Data for the task
——
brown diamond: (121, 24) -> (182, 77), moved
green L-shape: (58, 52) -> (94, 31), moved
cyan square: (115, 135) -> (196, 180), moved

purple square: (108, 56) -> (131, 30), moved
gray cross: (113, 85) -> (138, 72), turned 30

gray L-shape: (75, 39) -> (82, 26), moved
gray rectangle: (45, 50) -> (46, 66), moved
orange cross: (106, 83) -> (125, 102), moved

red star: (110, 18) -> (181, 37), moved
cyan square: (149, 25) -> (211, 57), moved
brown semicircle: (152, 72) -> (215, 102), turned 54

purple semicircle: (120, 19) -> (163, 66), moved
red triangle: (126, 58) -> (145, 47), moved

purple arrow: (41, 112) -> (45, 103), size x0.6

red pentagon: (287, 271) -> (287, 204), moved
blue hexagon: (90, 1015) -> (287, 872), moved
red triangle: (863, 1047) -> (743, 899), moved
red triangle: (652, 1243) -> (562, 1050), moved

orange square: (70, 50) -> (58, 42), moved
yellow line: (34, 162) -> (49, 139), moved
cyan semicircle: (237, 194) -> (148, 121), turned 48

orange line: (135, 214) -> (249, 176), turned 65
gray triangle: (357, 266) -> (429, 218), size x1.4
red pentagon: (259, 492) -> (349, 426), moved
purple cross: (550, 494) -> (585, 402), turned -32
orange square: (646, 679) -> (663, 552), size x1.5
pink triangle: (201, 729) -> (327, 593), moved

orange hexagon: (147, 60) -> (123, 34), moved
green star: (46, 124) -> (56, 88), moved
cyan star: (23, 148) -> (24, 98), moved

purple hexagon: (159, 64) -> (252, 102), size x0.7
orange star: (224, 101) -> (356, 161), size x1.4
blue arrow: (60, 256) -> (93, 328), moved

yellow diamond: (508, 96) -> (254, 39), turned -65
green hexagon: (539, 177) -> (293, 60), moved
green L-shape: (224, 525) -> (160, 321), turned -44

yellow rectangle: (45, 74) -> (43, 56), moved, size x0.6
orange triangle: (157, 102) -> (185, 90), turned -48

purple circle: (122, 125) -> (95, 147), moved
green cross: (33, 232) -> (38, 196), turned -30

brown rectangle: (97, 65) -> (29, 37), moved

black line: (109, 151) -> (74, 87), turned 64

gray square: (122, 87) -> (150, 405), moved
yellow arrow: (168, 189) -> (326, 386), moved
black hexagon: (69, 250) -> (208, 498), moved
——
Your objective
Each entry in the listing is to be output exactly as given.

Exercise solution
brown diamond: (121, 24) -> (182, 77), moved
green L-shape: (58, 52) -> (94, 31), moved
cyan square: (115, 135) -> (196, 180), moved

purple square: (108, 56) -> (131, 30), moved
gray cross: (113, 85) -> (138, 72), turned 30

gray L-shape: (75, 39) -> (82, 26), moved
gray rectangle: (45, 50) -> (46, 66), moved
orange cross: (106, 83) -> (125, 102), moved

red star: (110, 18) -> (181, 37), moved
cyan square: (149, 25) -> (211, 57), moved
brown semicircle: (152, 72) -> (215, 102), turned 54

purple semicircle: (120, 19) -> (163, 66), moved
red triangle: (126, 58) -> (145, 47), moved

purple arrow: (41, 112) -> (45, 103), size x0.6

red pentagon: (287, 271) -> (287, 204), moved
blue hexagon: (90, 1015) -> (287, 872), moved
red triangle: (863, 1047) -> (743, 899), moved
red triangle: (652, 1243) -> (562, 1050), moved

orange square: (70, 50) -> (58, 42), moved
yellow line: (34, 162) -> (49, 139), moved
cyan semicircle: (237, 194) -> (148, 121), turned 48

orange line: (135, 214) -> (249, 176), turned 65
gray triangle: (357, 266) -> (429, 218), size x1.4
red pentagon: (259, 492) -> (349, 426), moved
purple cross: (550, 494) -> (585, 402), turned -32
orange square: (646, 679) -> (663, 552), size x1.5
pink triangle: (201, 729) -> (327, 593), moved

orange hexagon: (147, 60) -> (123, 34), moved
green star: (46, 124) -> (56, 88), moved
cyan star: (23, 148) -> (24, 98), moved

purple hexagon: (159, 64) -> (252, 102), size x0.7
orange star: (224, 101) -> (356, 161), size x1.4
blue arrow: (60, 256) -> (93, 328), moved

yellow diamond: (508, 96) -> (254, 39), turned -65
green hexagon: (539, 177) -> (293, 60), moved
green L-shape: (224, 525) -> (160, 321), turned -44

yellow rectangle: (45, 74) -> (43, 56), moved, size x0.6
orange triangle: (157, 102) -> (185, 90), turned -48

purple circle: (122, 125) -> (95, 147), moved
green cross: (33, 232) -> (38, 196), turned -30

brown rectangle: (97, 65) -> (29, 37), moved

black line: (109, 151) -> (74, 87), turned 64

gray square: (122, 87) -> (150, 405), moved
yellow arrow: (168, 189) -> (326, 386), moved
black hexagon: (69, 250) -> (208, 498), moved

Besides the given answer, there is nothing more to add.